▸ **Task item**: Transcription, pictures excluded: write out the data below exactly.

▸ **Source data**:
_ _ _ _
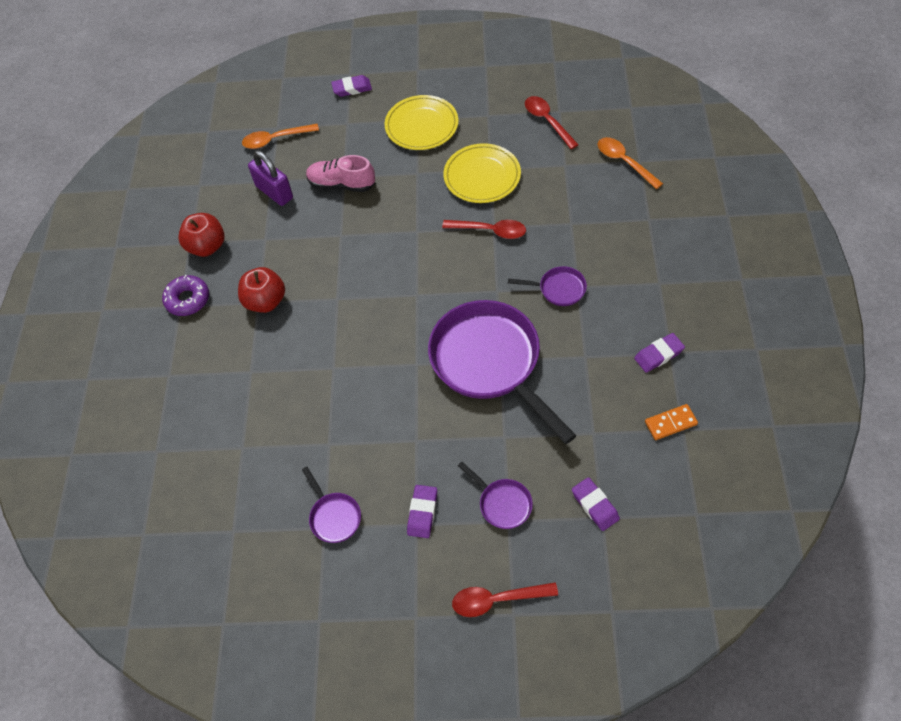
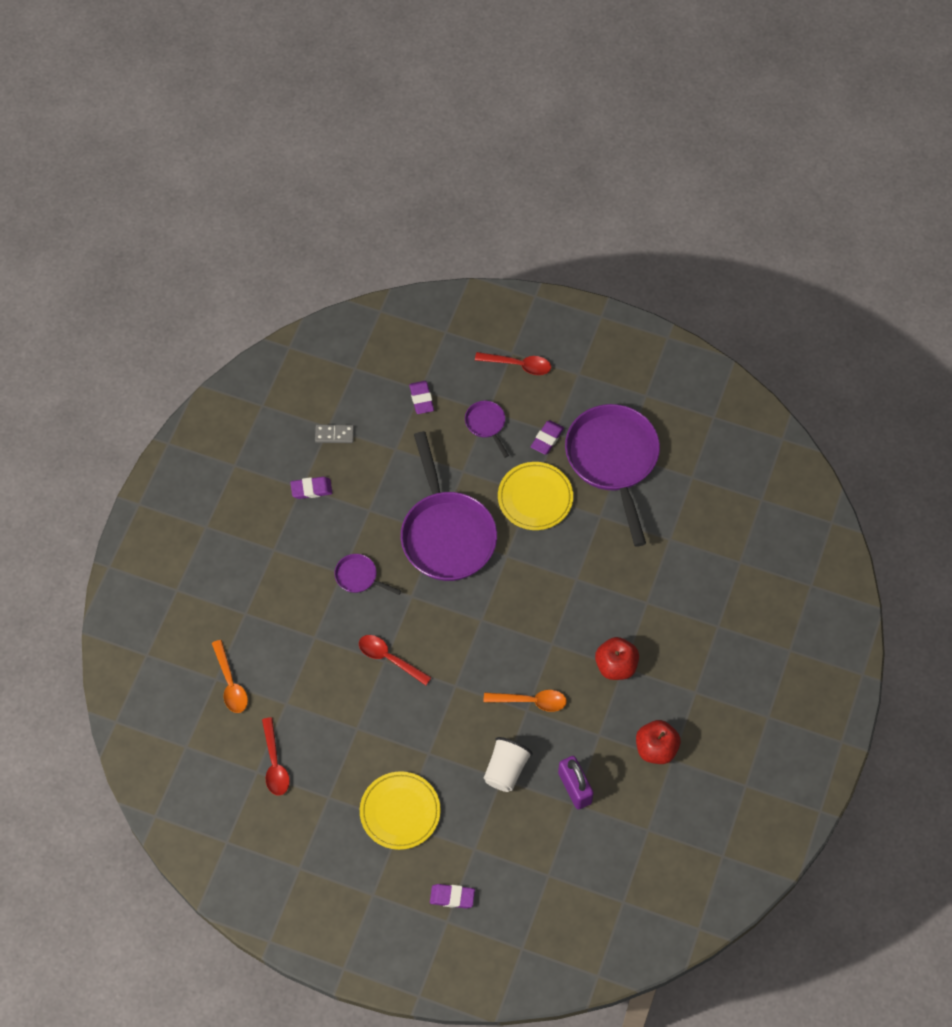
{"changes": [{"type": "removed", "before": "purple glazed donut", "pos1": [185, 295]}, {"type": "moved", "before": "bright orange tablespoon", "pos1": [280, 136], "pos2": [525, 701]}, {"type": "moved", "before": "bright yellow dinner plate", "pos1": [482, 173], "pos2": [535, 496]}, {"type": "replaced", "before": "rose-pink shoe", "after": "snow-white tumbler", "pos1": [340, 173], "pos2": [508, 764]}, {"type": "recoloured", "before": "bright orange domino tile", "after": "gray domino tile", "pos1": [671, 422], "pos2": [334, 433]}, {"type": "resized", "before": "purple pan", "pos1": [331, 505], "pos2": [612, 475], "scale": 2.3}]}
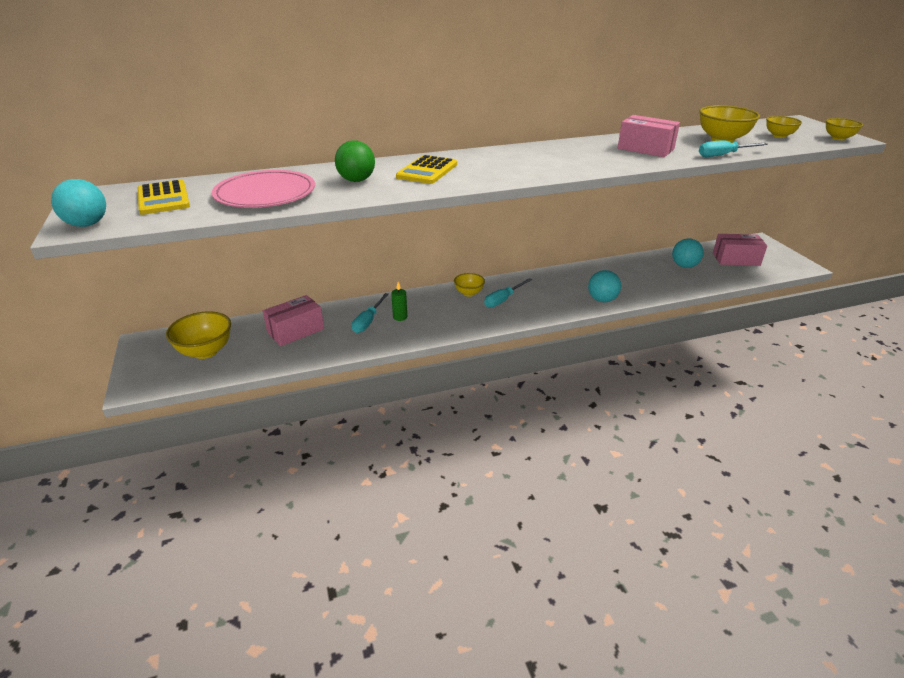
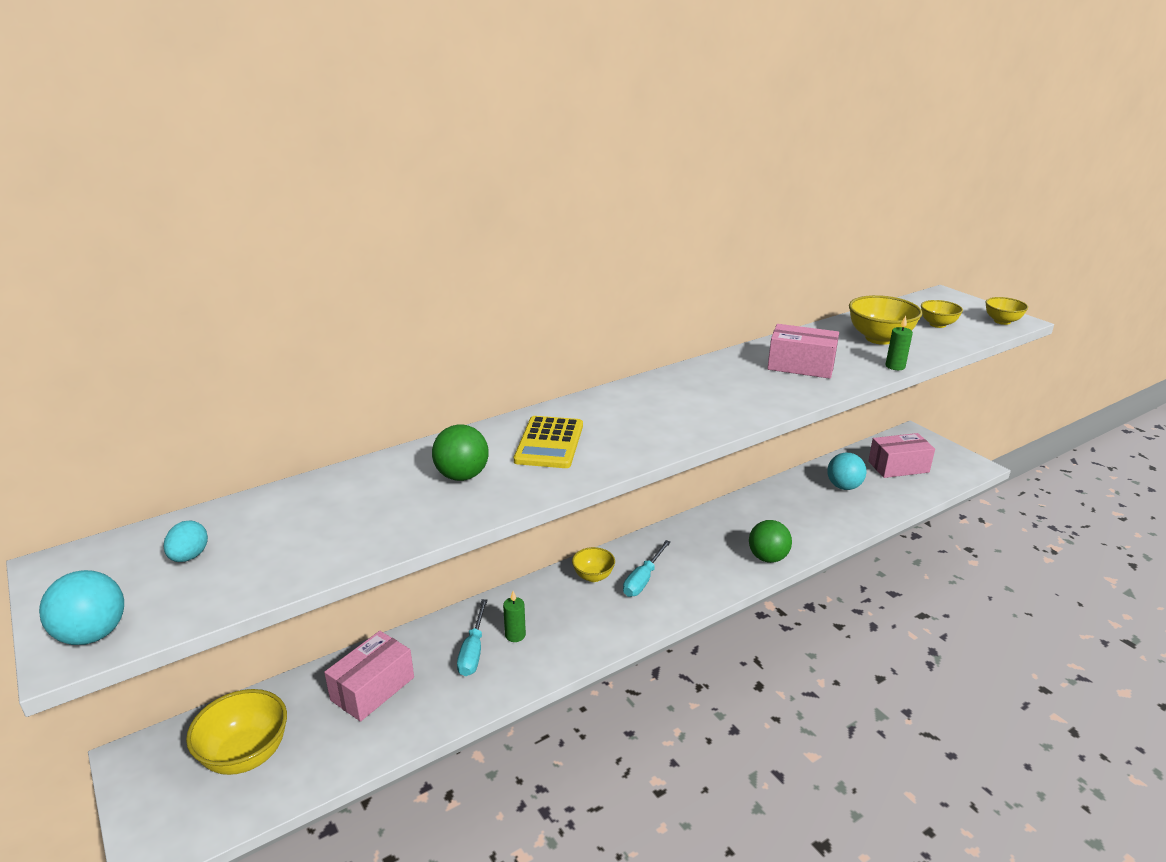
{"changes": [{"type": "removed", "before": "rose-pink dinner plate", "pos1": [263, 189]}, {"type": "replaced", "before": "bright yellow adding machine", "after": "aqua toy egg", "pos1": [164, 197], "pos2": [185, 541]}, {"type": "replaced", "before": "aqua hand screwdriver", "after": "leaf-green pillar candle", "pos1": [733, 149], "pos2": [899, 343]}, {"type": "recoloured", "before": "aqua ball", "after": "leaf-green ball", "pos1": [604, 286], "pos2": [770, 541]}]}
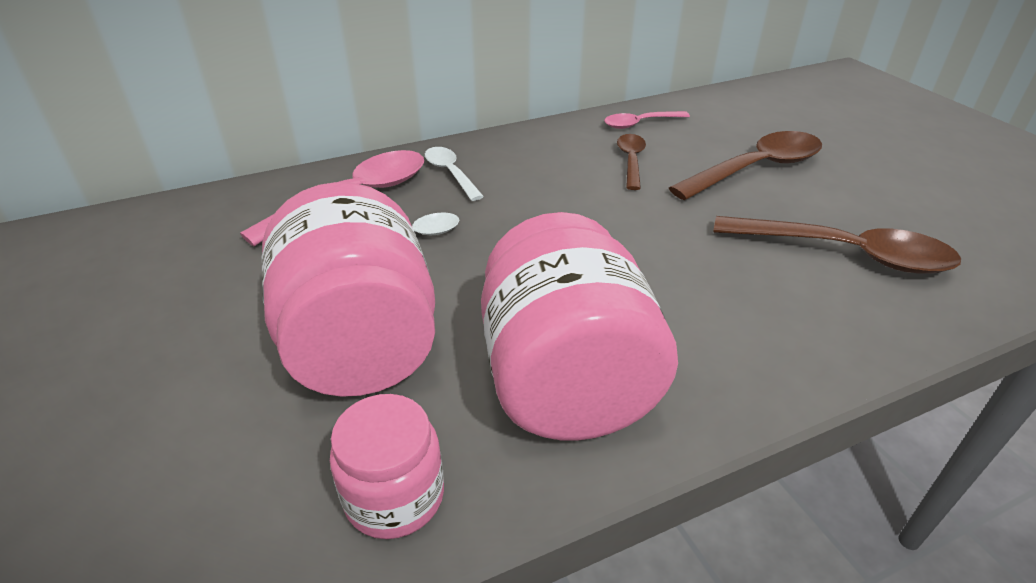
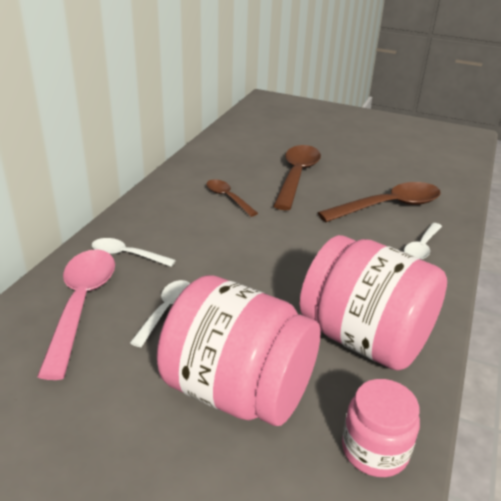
{"changes": [{"type": "removed", "before": "rose-pink tablespoon", "pos1": [647, 120]}, {"type": "added", "after": "snow-white tablespoon", "pos2": [423, 241]}]}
_ _ _ _
▸ **Solution to the exercise**:
{"changes": [{"type": "removed", "before": "purple glazed donut", "pos1": [185, 295]}, {"type": "moved", "before": "bright orange tablespoon", "pos1": [280, 136], "pos2": [525, 701]}, {"type": "moved", "before": "bright yellow dinner plate", "pos1": [482, 173], "pos2": [535, 496]}, {"type": "replaced", "before": "rose-pink shoe", "after": "snow-white tumbler", "pos1": [340, 173], "pos2": [508, 764]}, {"type": "recoloured", "before": "bright orange domino tile", "after": "gray domino tile", "pos1": [671, 422], "pos2": [334, 433]}, {"type": "resized", "before": "purple pan", "pos1": [331, 505], "pos2": [612, 475], "scale": 2.3}]}
{"changes": [{"type": "removed", "before": "rose-pink dinner plate", "pos1": [263, 189]}, {"type": "replaced", "before": "bright yellow adding machine", "after": "aqua toy egg", "pos1": [164, 197], "pos2": [185, 541]}, {"type": "replaced", "before": "aqua hand screwdriver", "after": "leaf-green pillar candle", "pos1": [733, 149], "pos2": [899, 343]}, {"type": "recoloured", "before": "aqua ball", "after": "leaf-green ball", "pos1": [604, 286], "pos2": [770, 541]}]}
{"changes": [{"type": "removed", "before": "rose-pink tablespoon", "pos1": [647, 120]}, {"type": "added", "after": "snow-white tablespoon", "pos2": [423, 241]}]}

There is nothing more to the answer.